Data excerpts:
※ ※ ※

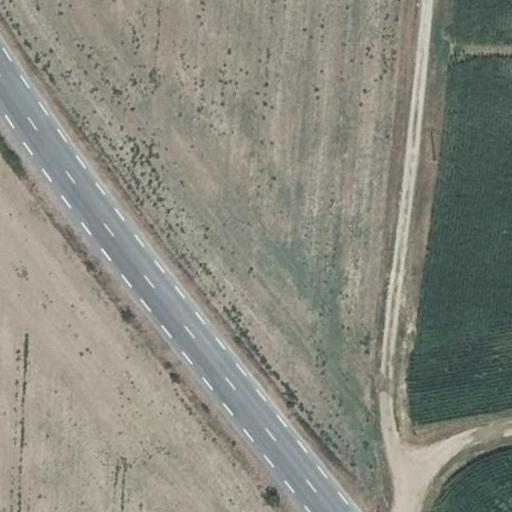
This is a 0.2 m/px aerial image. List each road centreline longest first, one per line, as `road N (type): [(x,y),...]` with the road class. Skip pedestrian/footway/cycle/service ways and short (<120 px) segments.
road 1 (secondary): [(0,97),(327,511)]
road 2 (track): [(408,490),(388,422),(426,0)]
road 3 (track): [(398,511),(435,452),(511,429)]
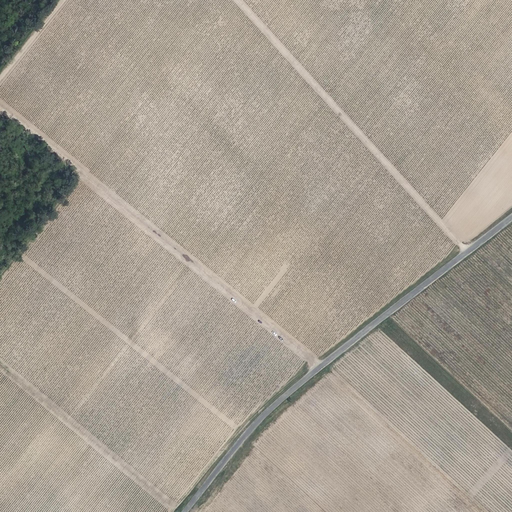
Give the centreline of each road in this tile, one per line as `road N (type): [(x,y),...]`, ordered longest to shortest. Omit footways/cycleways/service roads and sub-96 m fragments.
road 1 (unclassified): [(184,511),(265,412),(511,216)]
road 2 (track): [(0,109),(320,366)]
road 3 (track): [(238,0),(465,252)]
road 4 (track): [(0,367),(172,509)]
road 5 (track): [(312,360),(172,509)]
road 6 (track): [(82,174),(0,277)]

※ ※ ※

Could you rewrite every one of the records, changing each "centreline" to "center line" and keeping everything else the same? Leave the pictures out of your version.

**Exercise response:**
This is a 0.2 m/px aerial image. List each road center line longest first, one per line, as `road N (type): [(x,y),...]` with the road class. Skip pedestrian/footway/cycle/service ways and short (<120 px) segments.
road 1 (secondary): [(0,97),(327,511)]
road 2 (track): [(408,490),(388,422),(426,0)]
road 3 (track): [(398,511),(435,452),(511,429)]
Give the center line of each road in this tile, one per line as `road N (type): [(x,y),...]`, ordered longest to shortest. Omit footways/cycleways/service roads and sub-96 m fragments.
road 1 (unclassified): [(184,511),(265,412),(511,216)]
road 2 (track): [(0,109),(320,366)]
road 3 (track): [(238,0),(465,252)]
road 4 (track): [(0,367),(172,509)]
road 5 (track): [(312,360),(172,509)]
road 6 (track): [(82,174),(0,277)]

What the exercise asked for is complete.